Exact transcription of the data below is required, without the images.

#### RECORDS TO PROCESS ####

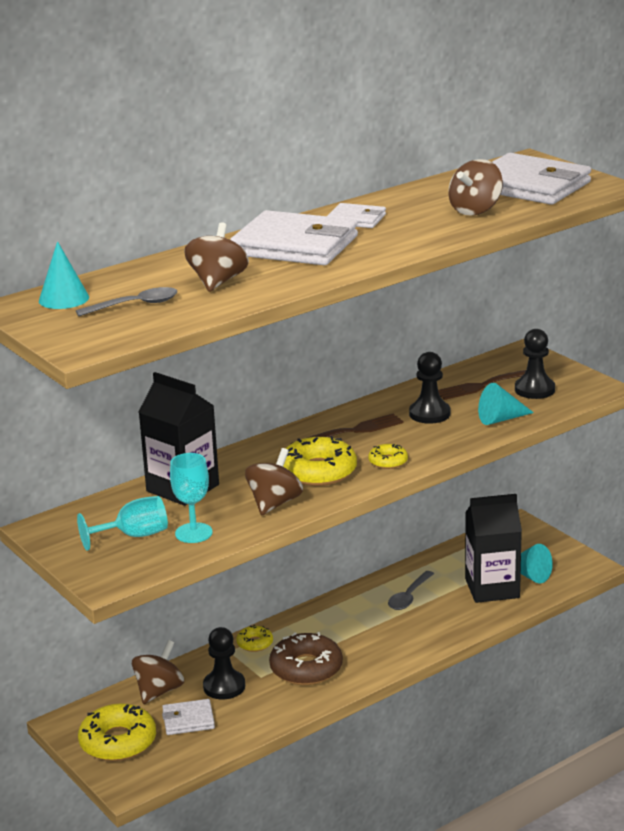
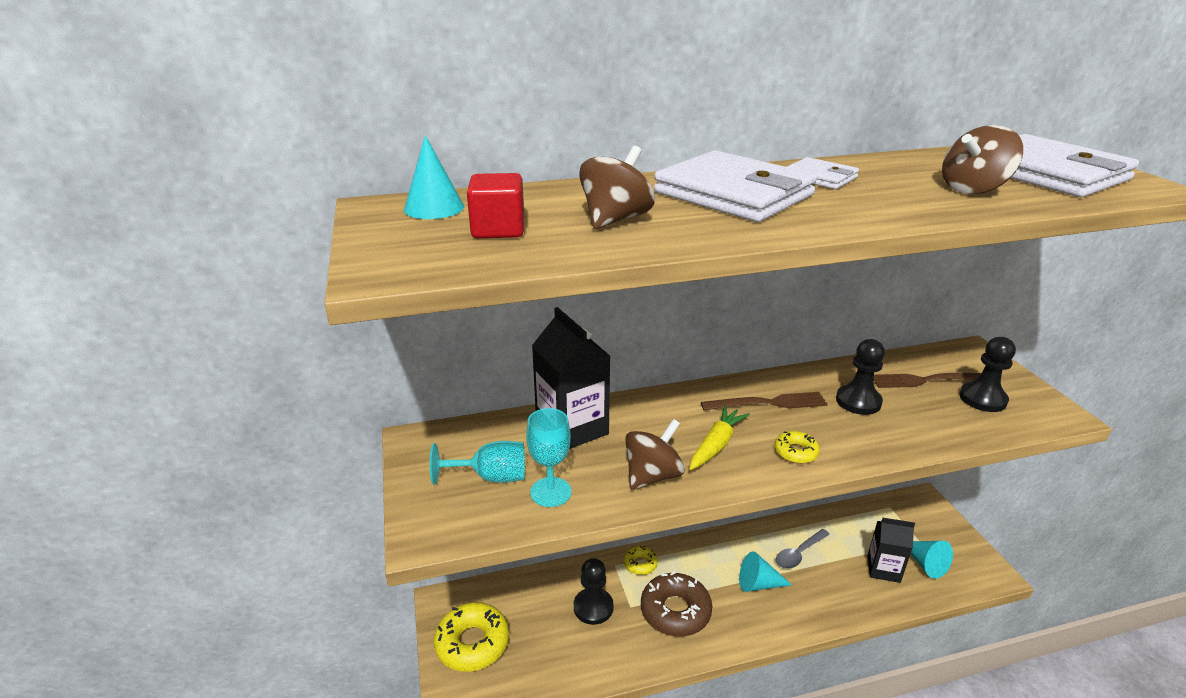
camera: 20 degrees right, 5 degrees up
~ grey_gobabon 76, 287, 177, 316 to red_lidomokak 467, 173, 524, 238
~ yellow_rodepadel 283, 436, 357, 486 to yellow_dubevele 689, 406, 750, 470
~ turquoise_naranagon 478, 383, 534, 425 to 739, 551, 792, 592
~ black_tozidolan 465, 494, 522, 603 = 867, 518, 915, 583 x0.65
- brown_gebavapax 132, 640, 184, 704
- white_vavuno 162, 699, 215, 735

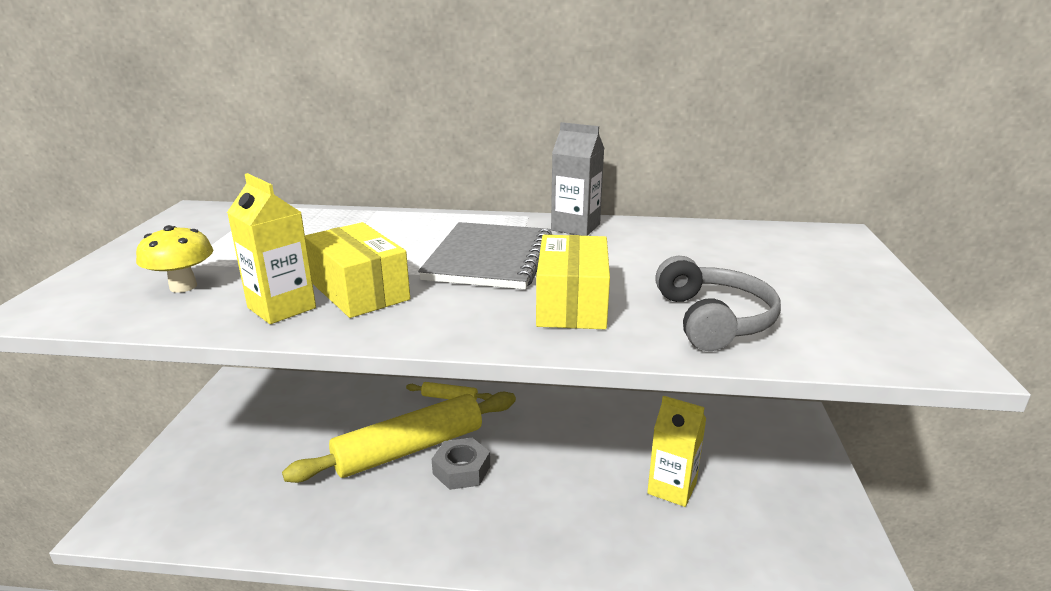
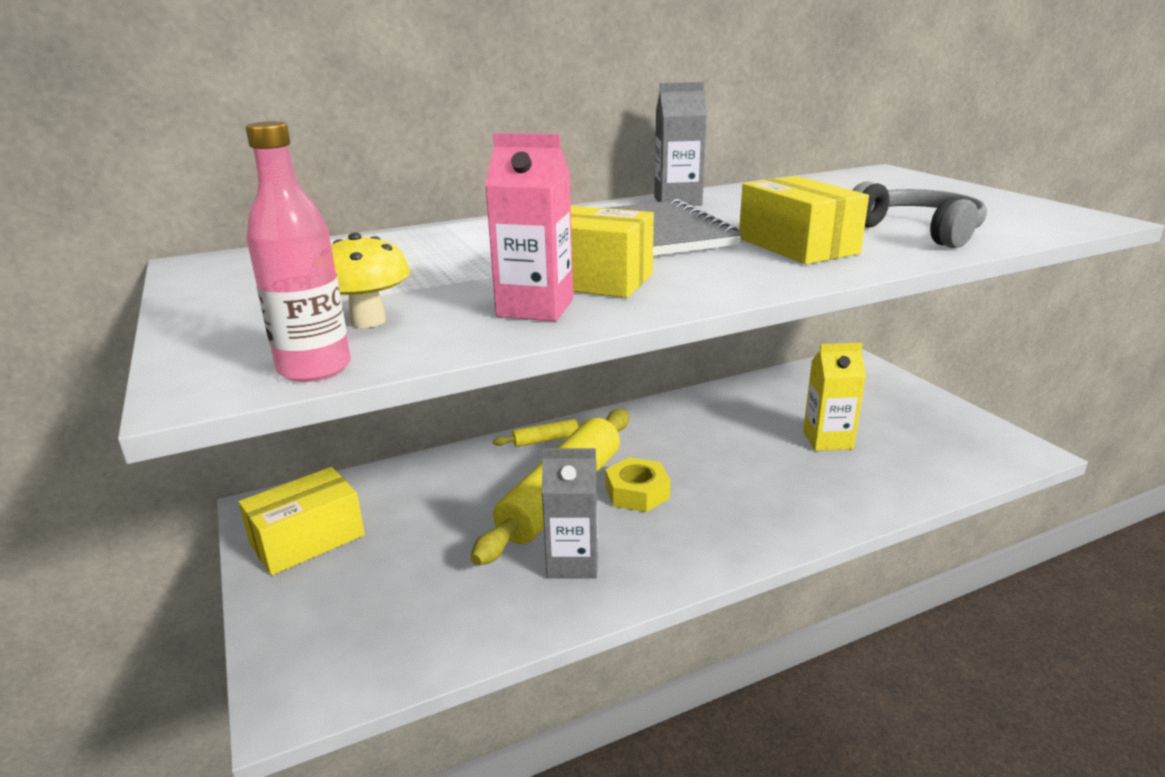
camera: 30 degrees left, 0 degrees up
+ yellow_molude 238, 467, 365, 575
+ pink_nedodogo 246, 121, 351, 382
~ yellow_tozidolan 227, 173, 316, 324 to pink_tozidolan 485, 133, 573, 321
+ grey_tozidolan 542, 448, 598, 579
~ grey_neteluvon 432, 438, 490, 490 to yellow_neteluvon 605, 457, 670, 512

####

> [ANSWER TO THIS TASK]
camera: 20 degrees right, 5 degrees up
~ grey_gobabon 76, 287, 177, 316 to red_lidomokak 467, 173, 524, 238
~ yellow_rodepadel 283, 436, 357, 486 to yellow_dubevele 689, 406, 750, 470
~ turquoise_naranagon 478, 383, 534, 425 to 739, 551, 792, 592
~ black_tozidolan 465, 494, 522, 603 = 867, 518, 915, 583 x0.65
- brown_gebavapax 132, 640, 184, 704
- white_vavuno 162, 699, 215, 735

camera: 30 degrees left, 0 degrees up
+ yellow_molude 238, 467, 365, 575
+ pink_nedodogo 246, 121, 351, 382
~ yellow_tozidolan 227, 173, 316, 324 to pink_tozidolan 485, 133, 573, 321
+ grey_tozidolan 542, 448, 598, 579
~ grey_neteluvon 432, 438, 490, 490 to yellow_neteluvon 605, 457, 670, 512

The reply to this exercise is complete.